▶ _TASK ITEM_: Here the job is to print all of the entries below verbatim and leave out any picture.

[Spatial reasoning data]
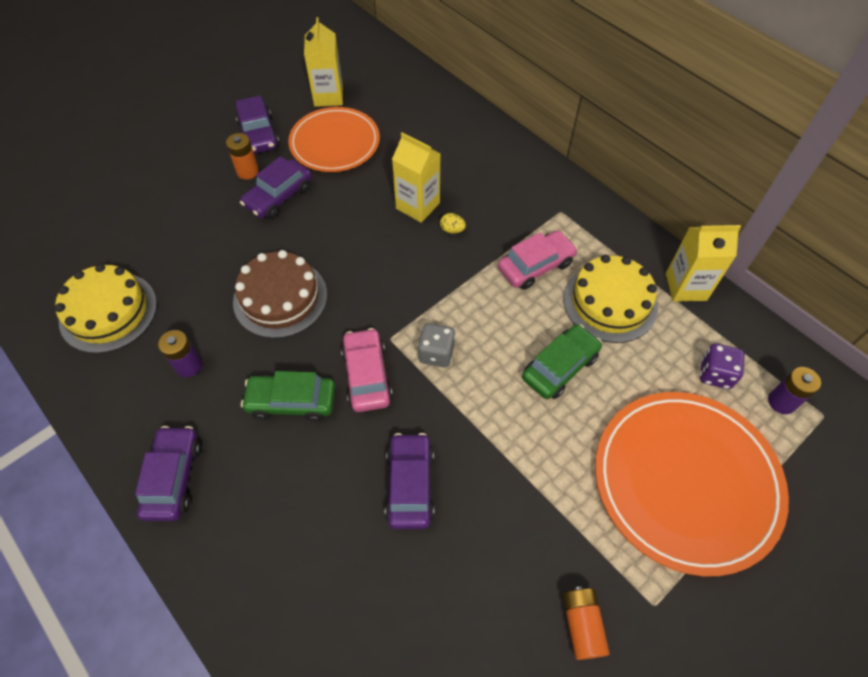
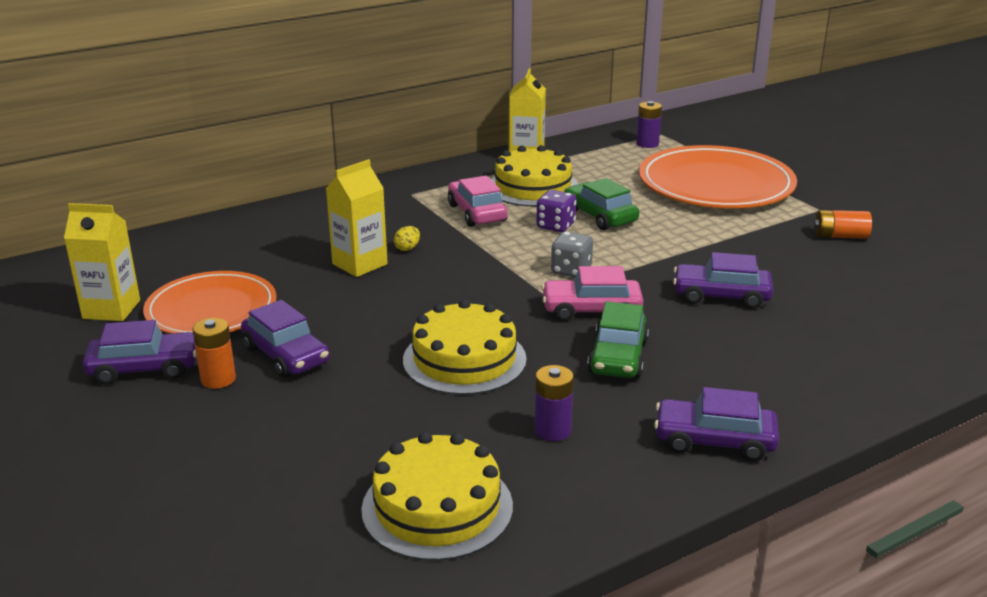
camera: 80 degrees left, 30 degrees down
(280, 298) = (464, 359): brown cake -> yellow cake
(715, 374) = (618, 160): purple dice -> purple dice (555, 226)

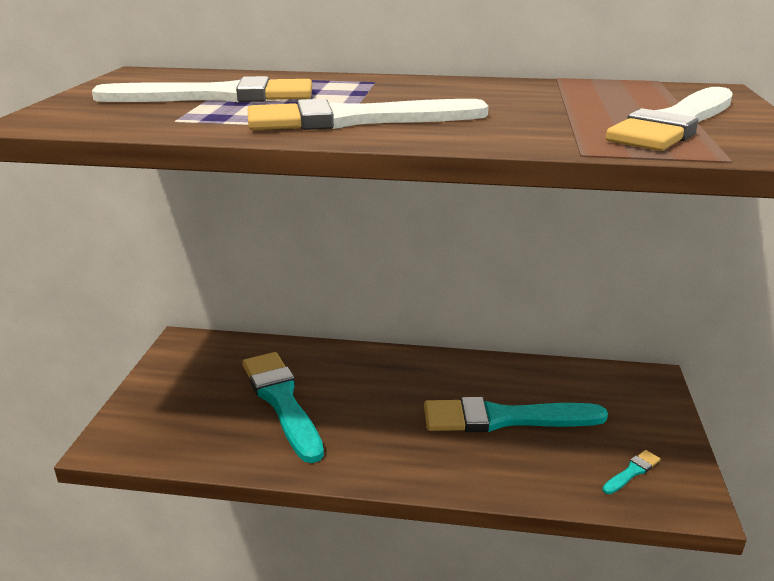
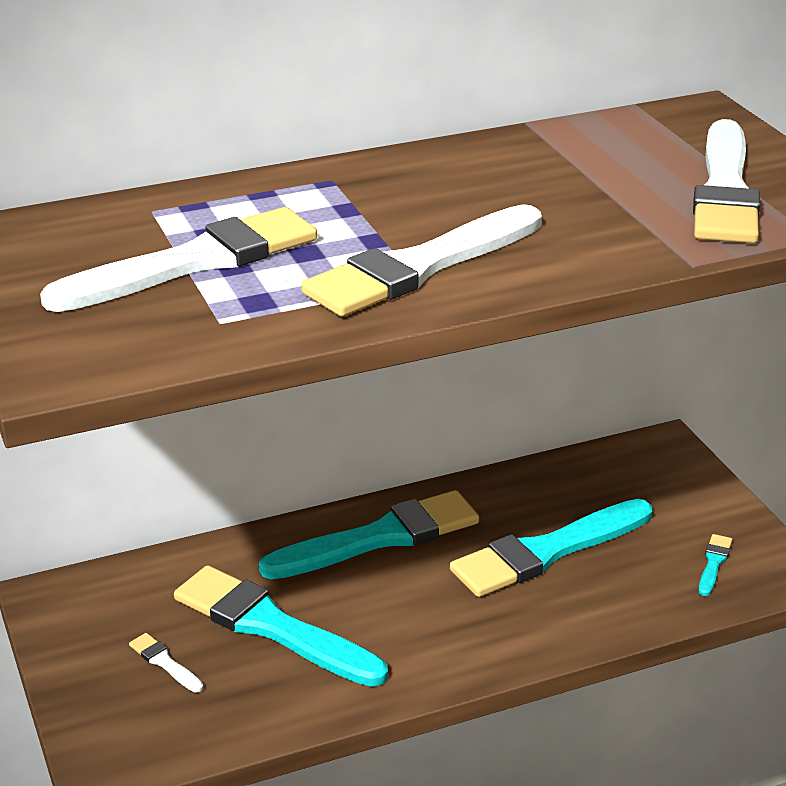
camera: 30 degrees left, 5 degrees up
(201, 398) = (164, 662): none -> white brush
(398, 372) = (380, 538): none -> turquoise brush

▶ _RESULT FOR THIS TASK_:
camera: 80 degrees left, 30 degrees down
(280, 298) = (464, 359): brown cake -> yellow cake
(715, 374) = (618, 160): purple dice -> purple dice (555, 226)

camera: 30 degrees left, 5 degrees up
(201, 398) = (164, 662): none -> white brush
(398, 372) = (380, 538): none -> turquoise brush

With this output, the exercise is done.